=== Dataset records ===
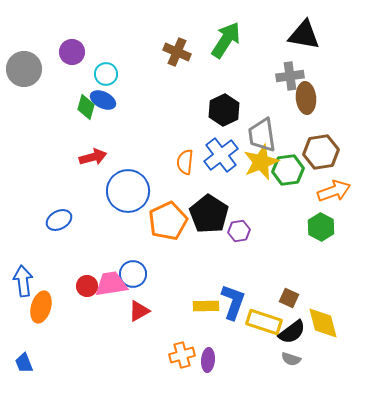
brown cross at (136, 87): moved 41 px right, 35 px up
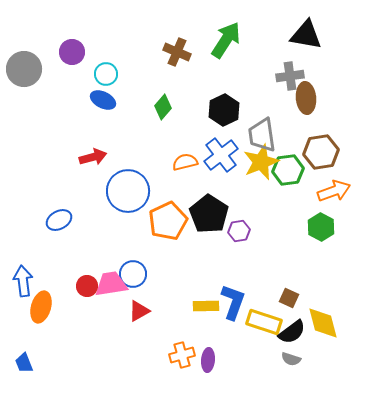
black triangle at (304, 35): moved 2 px right
green diamond at (86, 107): moved 77 px right; rotated 25 degrees clockwise
orange semicircle at (185, 162): rotated 70 degrees clockwise
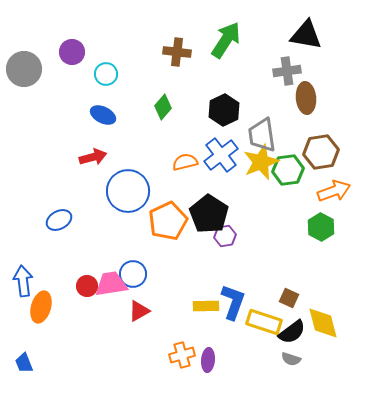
brown cross at (177, 52): rotated 16 degrees counterclockwise
gray cross at (290, 76): moved 3 px left, 5 px up
blue ellipse at (103, 100): moved 15 px down
purple hexagon at (239, 231): moved 14 px left, 5 px down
===
Prompt: Format the lines in these entries as a single numbered list, skipping blank lines and leaving out the picture lines.

Response:
1. brown cross at (136, 87): moved 41 px right, 35 px up
2. black triangle at (304, 35): moved 2 px right
3. green diamond at (86, 107): moved 77 px right; rotated 25 degrees clockwise
4. orange semicircle at (185, 162): rotated 70 degrees clockwise
5. brown cross at (177, 52): rotated 16 degrees counterclockwise
6. gray cross at (290, 76): moved 3 px left, 5 px up
7. blue ellipse at (103, 100): moved 15 px down
8. purple hexagon at (239, 231): moved 14 px left, 5 px down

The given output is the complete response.